== The data

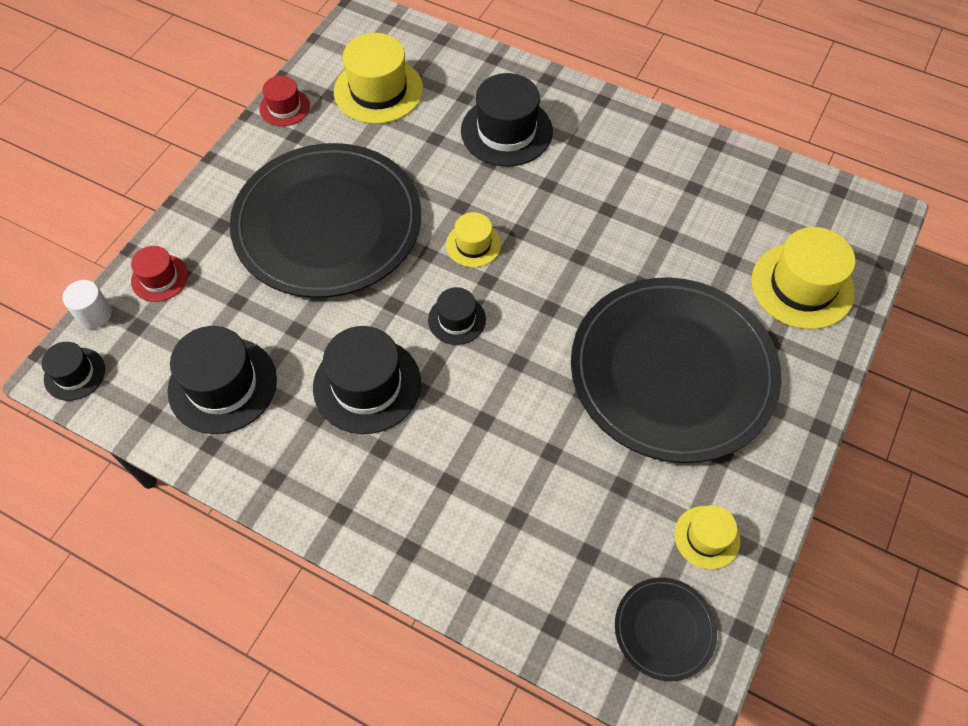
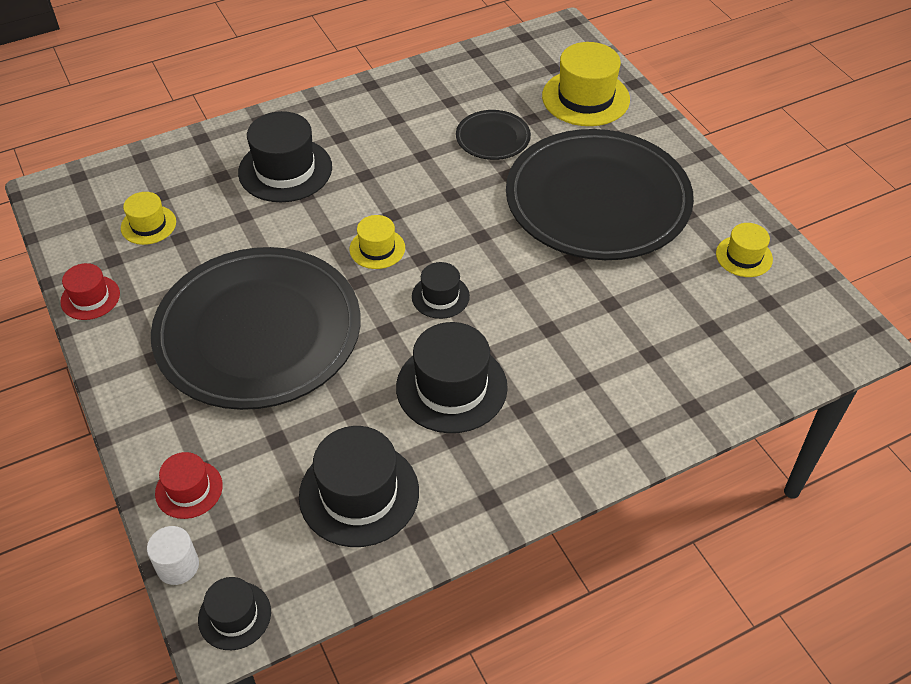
camera: 55 degrees left, 10 degrees down
(378, 90) = (148, 225): yellow hat -> yellow hat, size x0.56
(664, 629) = (798, 318): black plate -> black plate (493, 138)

====

**Work required**.
A verbatim transcription of the listing is expected, with no pictures included.

**Answer for this exercise**.
camera: 55 degrees left, 10 degrees down
(378, 90) = (148, 225): yellow hat -> yellow hat, size x0.56
(664, 629) = (798, 318): black plate -> black plate (493, 138)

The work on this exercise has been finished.